* DATA SUPPLIED:
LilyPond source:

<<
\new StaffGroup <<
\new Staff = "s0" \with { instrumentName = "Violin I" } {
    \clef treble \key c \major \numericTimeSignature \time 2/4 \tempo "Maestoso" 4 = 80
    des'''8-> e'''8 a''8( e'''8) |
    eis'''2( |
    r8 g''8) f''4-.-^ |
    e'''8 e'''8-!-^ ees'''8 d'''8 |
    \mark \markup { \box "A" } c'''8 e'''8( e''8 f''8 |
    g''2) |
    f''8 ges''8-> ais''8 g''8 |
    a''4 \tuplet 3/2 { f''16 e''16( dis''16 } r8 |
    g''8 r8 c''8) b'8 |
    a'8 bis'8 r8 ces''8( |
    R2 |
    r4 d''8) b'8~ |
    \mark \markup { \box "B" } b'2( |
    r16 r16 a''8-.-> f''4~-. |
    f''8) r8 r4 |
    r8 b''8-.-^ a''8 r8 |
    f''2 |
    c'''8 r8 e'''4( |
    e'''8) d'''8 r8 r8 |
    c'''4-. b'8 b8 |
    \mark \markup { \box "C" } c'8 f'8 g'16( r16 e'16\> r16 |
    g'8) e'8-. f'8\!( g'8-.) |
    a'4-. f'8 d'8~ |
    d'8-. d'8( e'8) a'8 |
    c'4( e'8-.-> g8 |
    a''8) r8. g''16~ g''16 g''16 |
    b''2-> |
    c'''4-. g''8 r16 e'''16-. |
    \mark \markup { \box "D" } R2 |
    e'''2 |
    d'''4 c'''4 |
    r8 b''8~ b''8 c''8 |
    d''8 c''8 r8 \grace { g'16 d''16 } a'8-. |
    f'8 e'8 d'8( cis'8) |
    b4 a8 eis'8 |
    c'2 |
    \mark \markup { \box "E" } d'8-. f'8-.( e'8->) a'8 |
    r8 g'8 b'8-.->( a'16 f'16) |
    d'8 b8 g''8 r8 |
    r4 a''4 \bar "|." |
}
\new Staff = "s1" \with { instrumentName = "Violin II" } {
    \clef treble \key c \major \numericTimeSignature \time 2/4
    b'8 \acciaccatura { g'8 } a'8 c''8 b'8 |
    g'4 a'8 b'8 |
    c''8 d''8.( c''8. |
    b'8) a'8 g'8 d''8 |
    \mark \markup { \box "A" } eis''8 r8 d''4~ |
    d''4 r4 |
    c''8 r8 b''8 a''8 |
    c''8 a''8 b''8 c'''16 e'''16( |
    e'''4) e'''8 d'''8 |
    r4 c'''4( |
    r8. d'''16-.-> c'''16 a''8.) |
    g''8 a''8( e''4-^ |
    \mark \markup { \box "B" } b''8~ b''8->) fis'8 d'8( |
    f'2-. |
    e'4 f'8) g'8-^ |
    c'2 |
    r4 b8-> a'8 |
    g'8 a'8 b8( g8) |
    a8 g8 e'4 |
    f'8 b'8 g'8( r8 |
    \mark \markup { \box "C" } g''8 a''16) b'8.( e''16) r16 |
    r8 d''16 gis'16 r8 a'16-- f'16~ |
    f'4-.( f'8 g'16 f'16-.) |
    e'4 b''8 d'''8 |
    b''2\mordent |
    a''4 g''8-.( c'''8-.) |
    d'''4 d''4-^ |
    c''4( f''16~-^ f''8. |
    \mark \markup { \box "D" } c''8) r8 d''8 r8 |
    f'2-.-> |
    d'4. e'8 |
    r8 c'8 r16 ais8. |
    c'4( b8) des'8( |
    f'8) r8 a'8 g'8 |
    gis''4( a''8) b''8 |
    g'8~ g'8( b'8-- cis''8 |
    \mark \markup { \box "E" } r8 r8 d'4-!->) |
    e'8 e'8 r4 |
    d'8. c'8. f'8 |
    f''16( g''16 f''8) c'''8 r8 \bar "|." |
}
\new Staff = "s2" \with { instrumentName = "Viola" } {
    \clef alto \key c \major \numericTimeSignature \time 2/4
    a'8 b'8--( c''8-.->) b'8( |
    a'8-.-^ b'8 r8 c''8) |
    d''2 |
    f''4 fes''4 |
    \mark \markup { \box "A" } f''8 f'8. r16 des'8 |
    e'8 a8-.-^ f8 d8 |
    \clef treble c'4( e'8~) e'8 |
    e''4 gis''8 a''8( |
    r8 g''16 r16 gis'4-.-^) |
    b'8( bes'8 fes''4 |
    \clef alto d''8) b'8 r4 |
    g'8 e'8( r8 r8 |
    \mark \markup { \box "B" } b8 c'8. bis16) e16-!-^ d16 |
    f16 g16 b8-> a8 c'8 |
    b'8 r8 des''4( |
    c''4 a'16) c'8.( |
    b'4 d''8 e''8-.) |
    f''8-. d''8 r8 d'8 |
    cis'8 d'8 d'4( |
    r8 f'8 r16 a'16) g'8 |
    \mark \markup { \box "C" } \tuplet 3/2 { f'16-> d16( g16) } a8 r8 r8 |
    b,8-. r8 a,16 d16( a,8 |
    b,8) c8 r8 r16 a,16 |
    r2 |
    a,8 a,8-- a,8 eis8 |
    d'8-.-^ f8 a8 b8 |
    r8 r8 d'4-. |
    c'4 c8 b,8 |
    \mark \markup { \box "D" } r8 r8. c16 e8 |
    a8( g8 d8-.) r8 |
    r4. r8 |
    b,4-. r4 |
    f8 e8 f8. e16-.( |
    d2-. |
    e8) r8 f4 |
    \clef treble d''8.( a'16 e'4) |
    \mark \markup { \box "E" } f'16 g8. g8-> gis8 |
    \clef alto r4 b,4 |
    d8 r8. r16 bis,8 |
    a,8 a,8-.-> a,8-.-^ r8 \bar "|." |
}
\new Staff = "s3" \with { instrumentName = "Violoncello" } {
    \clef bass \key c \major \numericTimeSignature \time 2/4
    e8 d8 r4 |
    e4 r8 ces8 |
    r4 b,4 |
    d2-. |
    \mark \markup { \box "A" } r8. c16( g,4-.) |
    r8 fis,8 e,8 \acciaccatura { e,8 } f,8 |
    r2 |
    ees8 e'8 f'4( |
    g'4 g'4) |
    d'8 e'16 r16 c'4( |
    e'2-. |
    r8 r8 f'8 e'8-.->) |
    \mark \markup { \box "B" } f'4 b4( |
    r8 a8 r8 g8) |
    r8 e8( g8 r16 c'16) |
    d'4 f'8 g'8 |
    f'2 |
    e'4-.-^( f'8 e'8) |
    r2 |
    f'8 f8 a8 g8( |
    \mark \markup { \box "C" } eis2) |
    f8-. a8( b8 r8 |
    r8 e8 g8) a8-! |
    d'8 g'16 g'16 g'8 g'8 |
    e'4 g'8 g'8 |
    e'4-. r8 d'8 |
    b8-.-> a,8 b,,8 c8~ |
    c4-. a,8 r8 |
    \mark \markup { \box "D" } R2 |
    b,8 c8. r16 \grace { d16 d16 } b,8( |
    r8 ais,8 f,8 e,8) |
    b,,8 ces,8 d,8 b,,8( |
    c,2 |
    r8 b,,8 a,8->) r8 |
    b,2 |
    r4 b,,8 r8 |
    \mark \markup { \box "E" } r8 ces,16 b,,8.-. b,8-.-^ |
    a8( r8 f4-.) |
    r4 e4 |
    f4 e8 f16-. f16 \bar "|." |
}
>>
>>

* TASK REQUIREMENTS:
State how many lines of the rows above contain the string "time". Matching is case-sensitive; give only the number.

* SOLUTION TO THE PROBLEM:
4